ASSIGNMENT:
What you give back must match the data exactly, minus the pictures.

SUPPLIED INFORMATION:
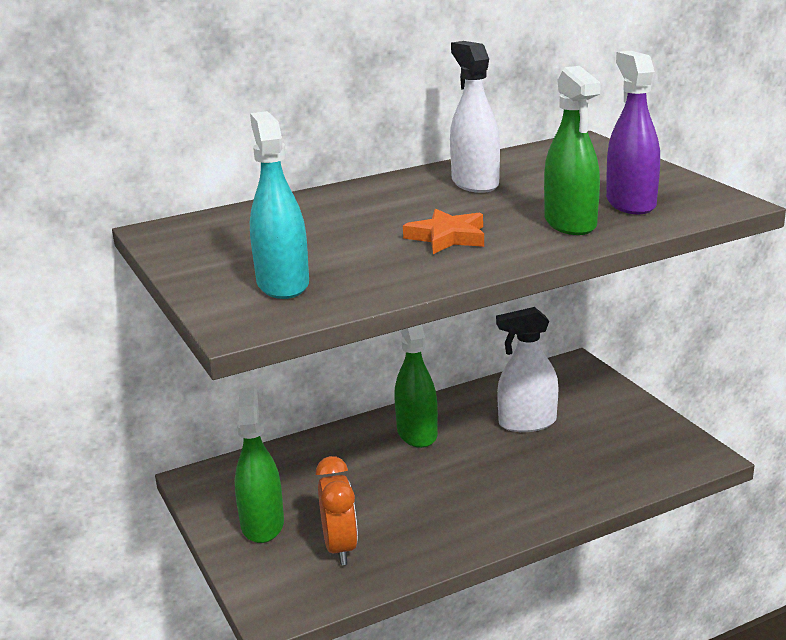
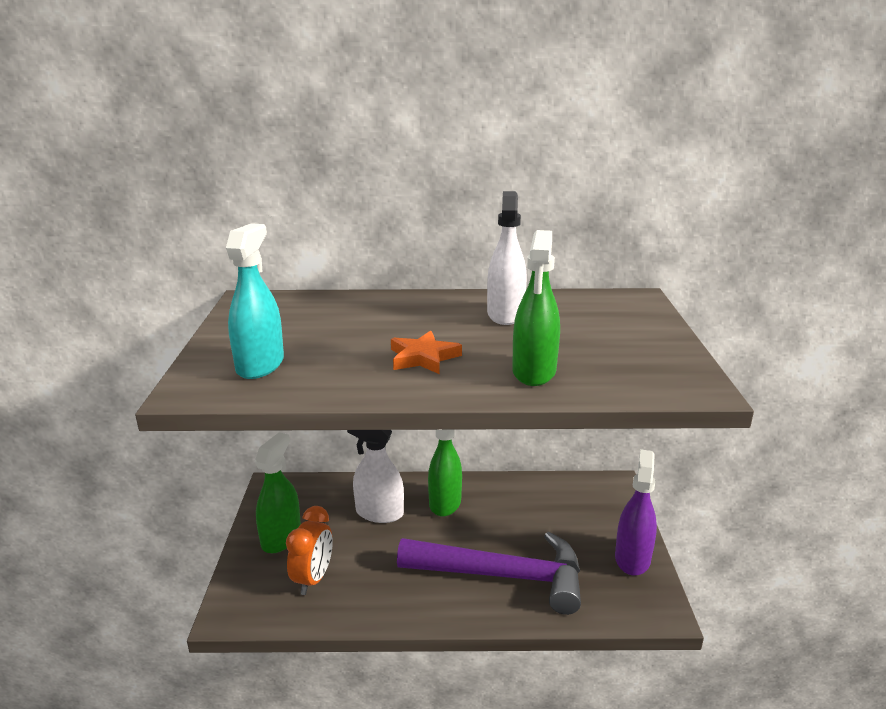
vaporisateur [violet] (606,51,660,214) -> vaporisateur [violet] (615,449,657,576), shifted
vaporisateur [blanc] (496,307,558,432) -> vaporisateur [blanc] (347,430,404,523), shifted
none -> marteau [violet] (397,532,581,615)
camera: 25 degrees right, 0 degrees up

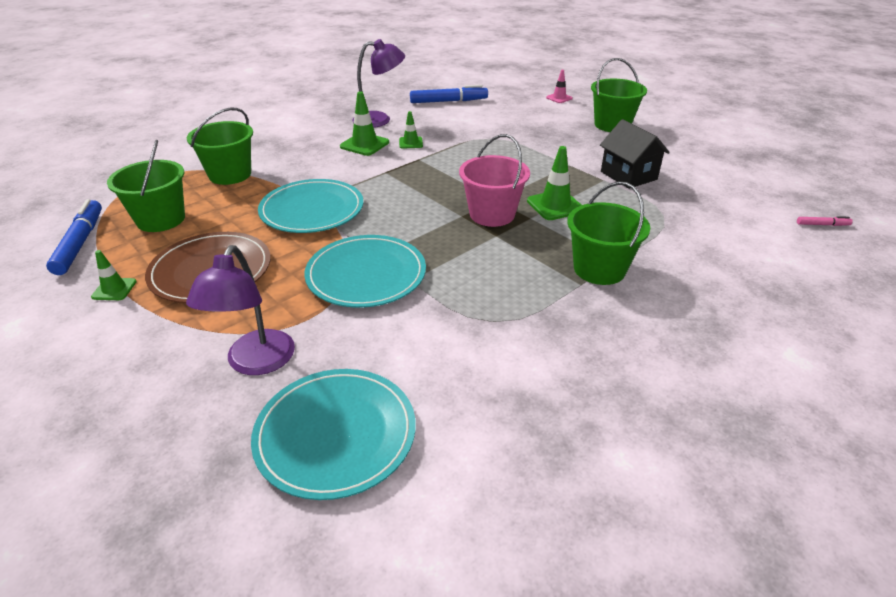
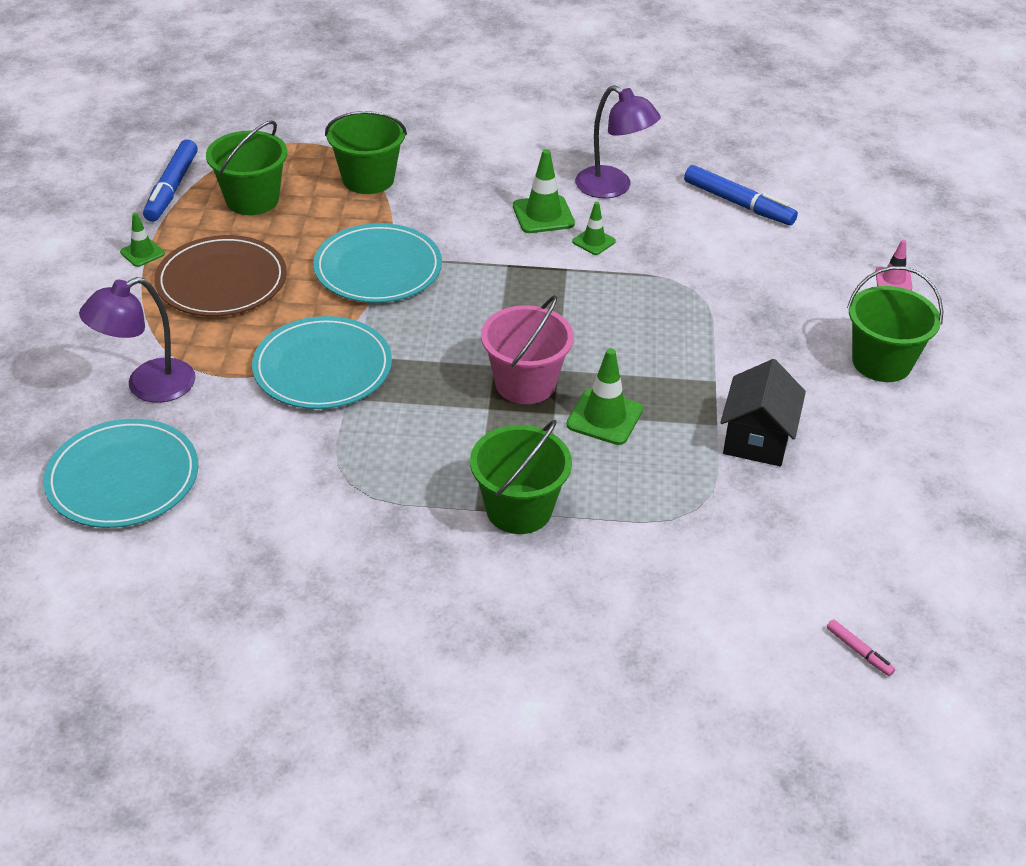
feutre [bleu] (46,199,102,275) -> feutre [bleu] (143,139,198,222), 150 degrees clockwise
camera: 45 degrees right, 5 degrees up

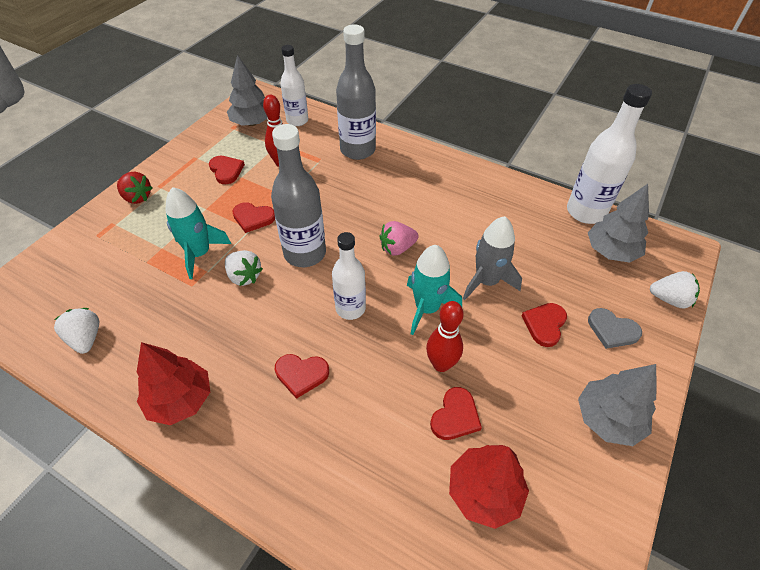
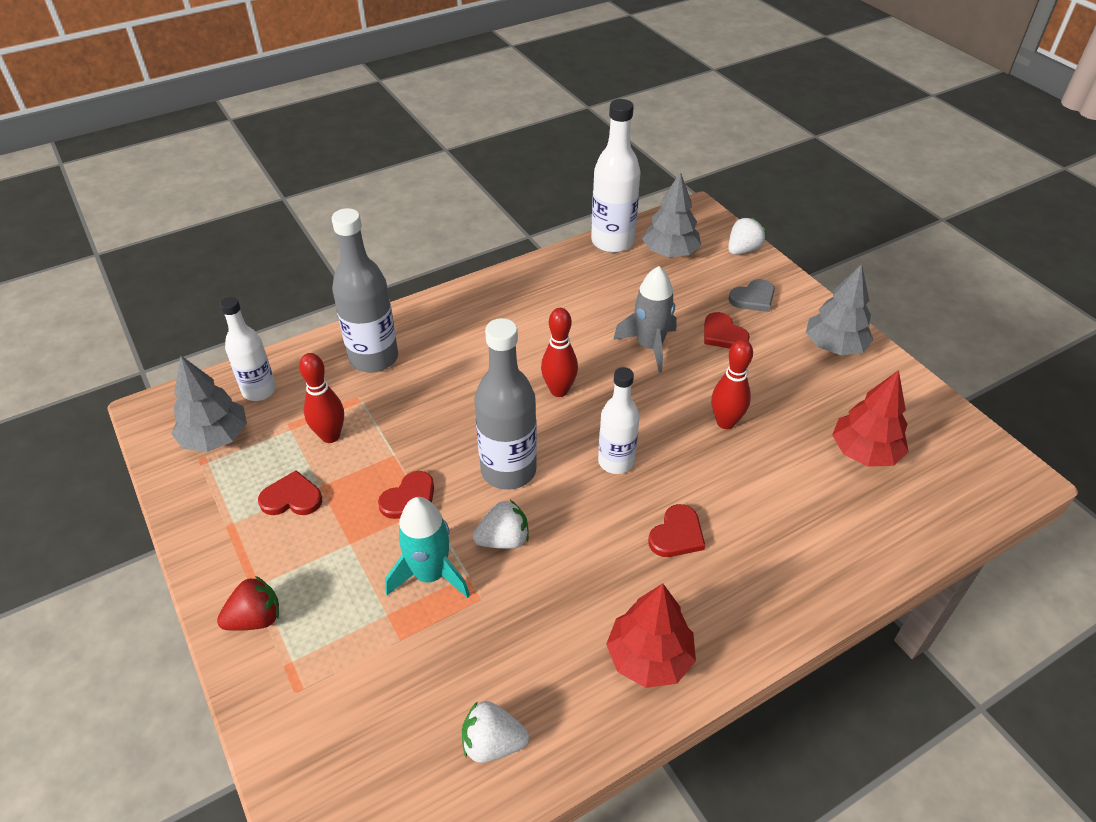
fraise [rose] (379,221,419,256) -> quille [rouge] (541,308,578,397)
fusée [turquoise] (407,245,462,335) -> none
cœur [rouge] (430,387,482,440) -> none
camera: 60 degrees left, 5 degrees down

WRITTEN SOLUTION:
vaporisateur [violet] (606,51,660,214) -> vaporisateur [violet] (615,449,657,576), shifted
vaporisateur [blanc] (496,307,558,432) -> vaporisateur [blanc] (347,430,404,523), shifted
none -> marteau [violet] (397,532,581,615)
camera: 25 degrees right, 0 degrees up

feutre [bleu] (46,199,102,275) -> feutre [bleu] (143,139,198,222), 150 degrees clockwise
camera: 45 degrees right, 5 degrees up

fraise [rose] (379,221,419,256) -> quille [rouge] (541,308,578,397)
fusée [turquoise] (407,245,462,335) -> none
cœur [rouge] (430,387,482,440) -> none
camera: 60 degrees left, 5 degrees down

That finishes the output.